» Goal of the exercise
Copy out every line of the data where the word "image" is found.

» Information supplied
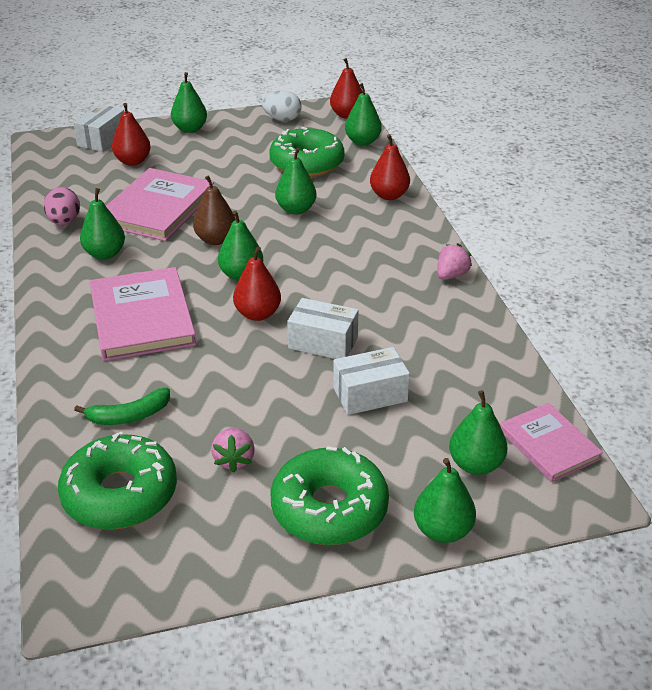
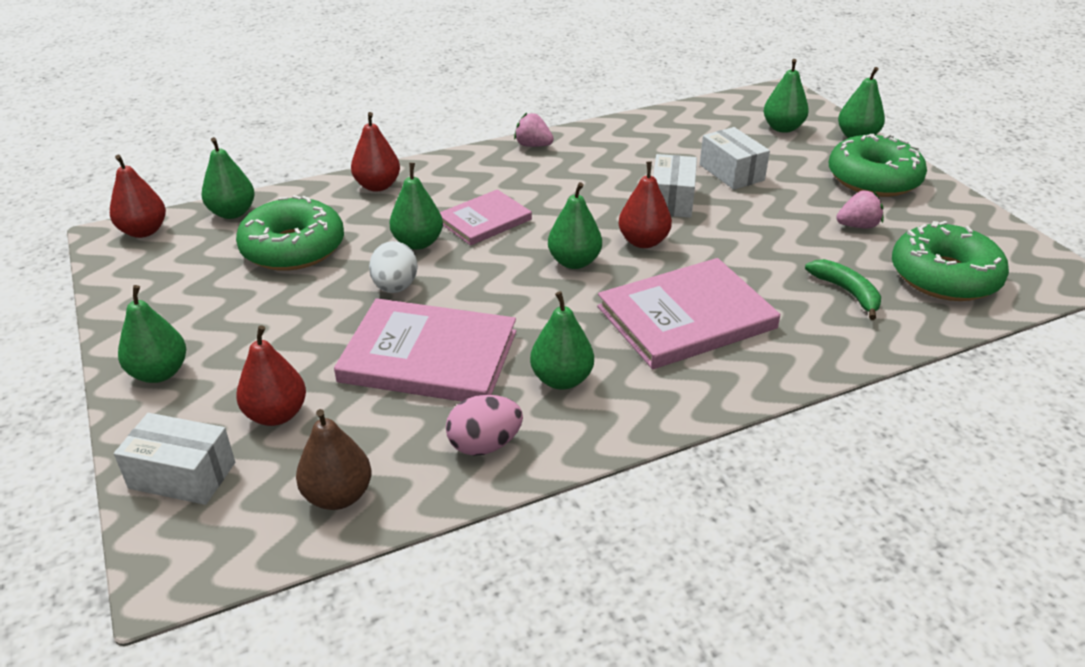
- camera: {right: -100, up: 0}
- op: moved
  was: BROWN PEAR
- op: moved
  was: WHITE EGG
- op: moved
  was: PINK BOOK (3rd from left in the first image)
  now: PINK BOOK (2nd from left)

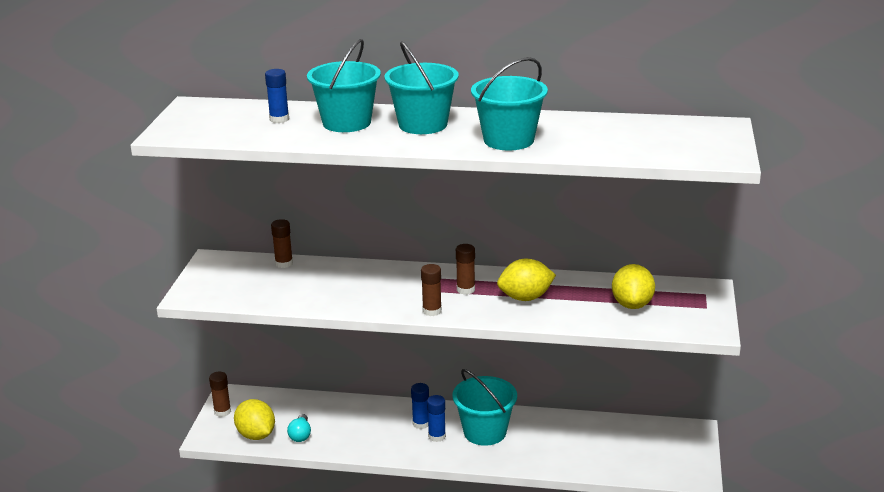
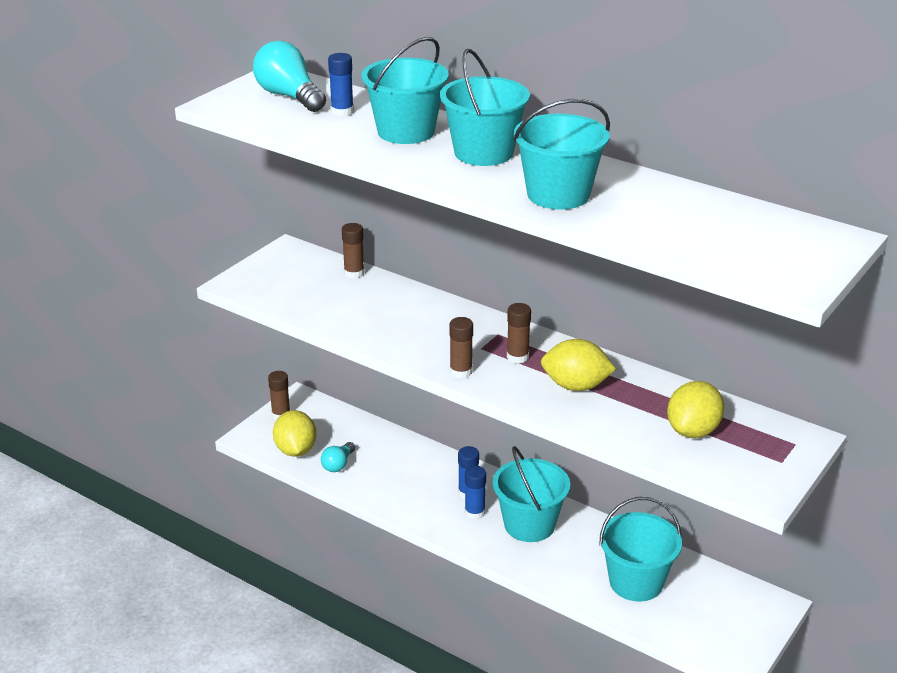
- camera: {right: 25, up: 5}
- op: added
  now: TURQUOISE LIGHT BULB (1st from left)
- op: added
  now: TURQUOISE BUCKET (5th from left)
...
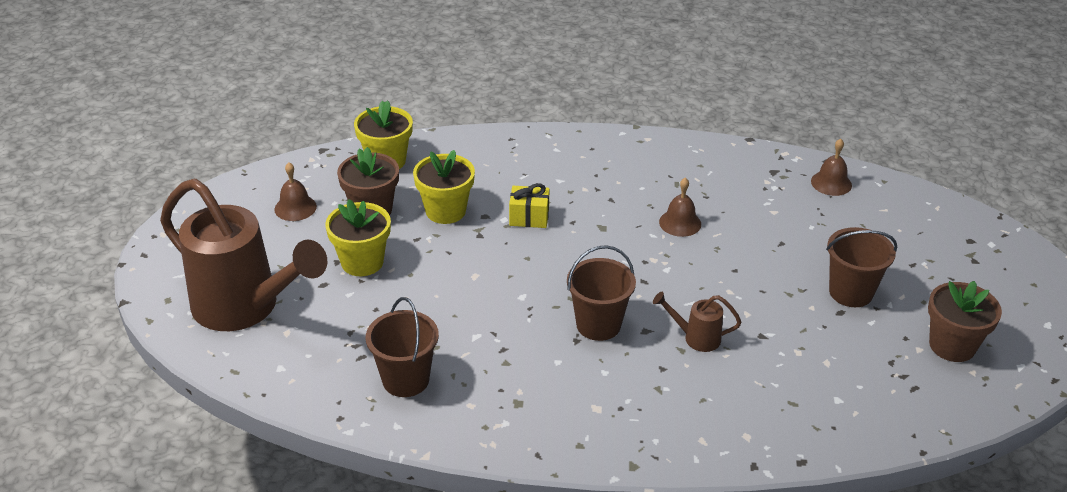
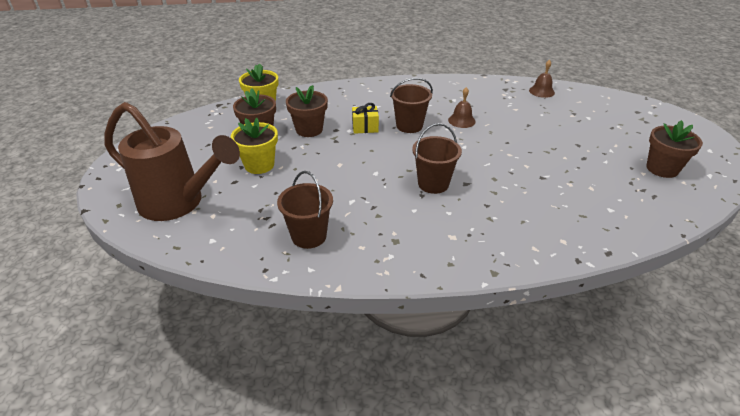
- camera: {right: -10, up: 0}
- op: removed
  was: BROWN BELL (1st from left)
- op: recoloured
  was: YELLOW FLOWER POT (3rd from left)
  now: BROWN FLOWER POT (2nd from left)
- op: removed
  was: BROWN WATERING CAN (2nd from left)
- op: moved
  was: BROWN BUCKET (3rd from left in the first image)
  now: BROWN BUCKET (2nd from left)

» Response
  was: PINK BOOK (3rd from left in the first image)
  was: BROWN BUCKET (3rd from left in the first image)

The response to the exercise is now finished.